- Assigned task
Copy exactly the lines of the data below that run from the line holding "orange triangle: (111, 84)" through the line holding "pink pentagon: (190, 32) -> (221, 54), moved", both ends included.

── Available records ──

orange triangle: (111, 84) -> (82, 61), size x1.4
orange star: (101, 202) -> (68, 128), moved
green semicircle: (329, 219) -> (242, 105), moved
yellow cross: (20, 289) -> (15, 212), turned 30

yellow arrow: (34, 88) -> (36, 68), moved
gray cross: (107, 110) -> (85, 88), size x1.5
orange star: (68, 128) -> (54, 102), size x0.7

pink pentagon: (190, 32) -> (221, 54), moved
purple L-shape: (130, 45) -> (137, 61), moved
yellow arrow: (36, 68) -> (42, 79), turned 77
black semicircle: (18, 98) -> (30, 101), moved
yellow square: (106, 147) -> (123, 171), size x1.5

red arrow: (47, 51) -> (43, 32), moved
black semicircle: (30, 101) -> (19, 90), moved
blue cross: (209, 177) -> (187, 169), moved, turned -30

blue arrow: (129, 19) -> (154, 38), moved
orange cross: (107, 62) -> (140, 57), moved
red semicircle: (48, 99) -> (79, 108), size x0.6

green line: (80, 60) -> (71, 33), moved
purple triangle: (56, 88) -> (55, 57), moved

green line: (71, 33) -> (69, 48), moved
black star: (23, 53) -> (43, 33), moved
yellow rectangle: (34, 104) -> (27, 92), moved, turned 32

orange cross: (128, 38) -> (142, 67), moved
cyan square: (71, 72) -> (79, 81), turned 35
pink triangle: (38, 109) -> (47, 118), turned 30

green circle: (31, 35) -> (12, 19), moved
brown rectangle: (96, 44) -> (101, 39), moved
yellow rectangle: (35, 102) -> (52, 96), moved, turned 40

───
── Available records ──

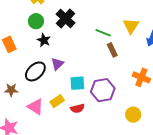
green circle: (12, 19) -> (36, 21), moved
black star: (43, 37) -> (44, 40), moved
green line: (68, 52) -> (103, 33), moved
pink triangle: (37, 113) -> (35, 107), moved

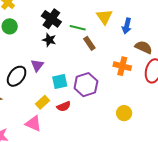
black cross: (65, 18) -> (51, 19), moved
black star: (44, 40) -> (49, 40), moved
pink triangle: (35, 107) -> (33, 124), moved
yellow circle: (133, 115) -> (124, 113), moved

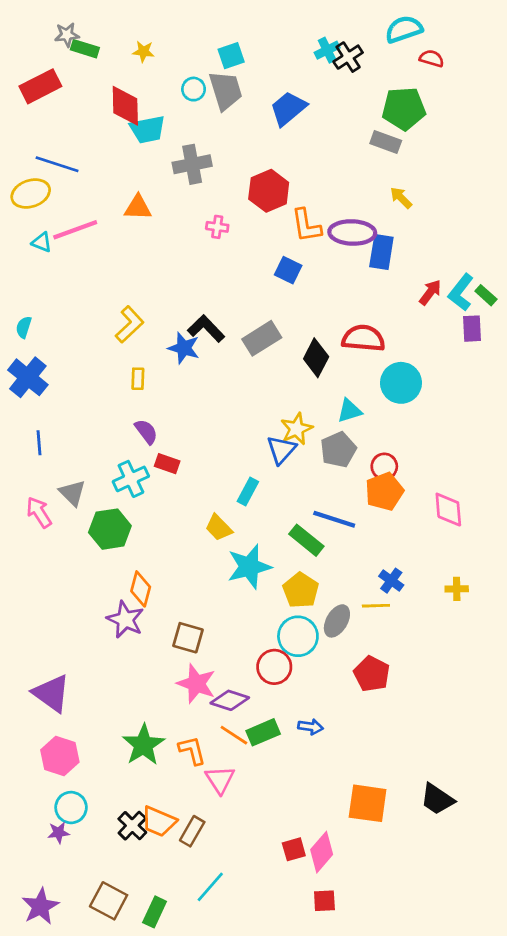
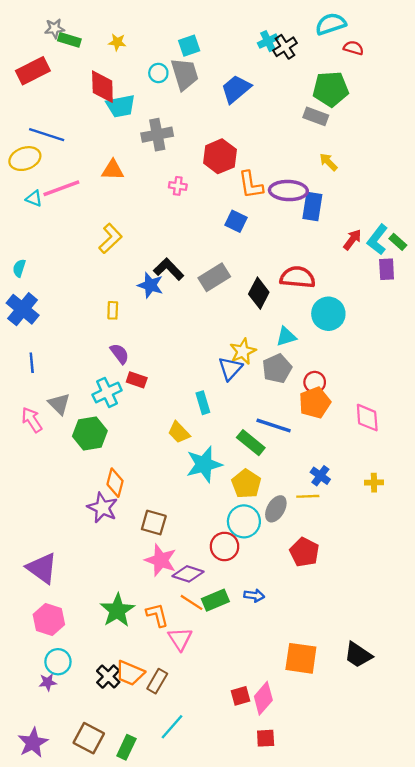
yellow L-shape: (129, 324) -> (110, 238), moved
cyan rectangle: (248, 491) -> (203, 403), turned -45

───

- The completed task
orange triangle: (111, 84) -> (82, 61), size x1.4
orange star: (101, 202) -> (68, 128), moved
green semicircle: (329, 219) -> (242, 105), moved
yellow cross: (20, 289) -> (15, 212), turned 30

yellow arrow: (34, 88) -> (36, 68), moved
gray cross: (107, 110) -> (85, 88), size x1.5
orange star: (68, 128) -> (54, 102), size x0.7

pink pentagon: (190, 32) -> (221, 54), moved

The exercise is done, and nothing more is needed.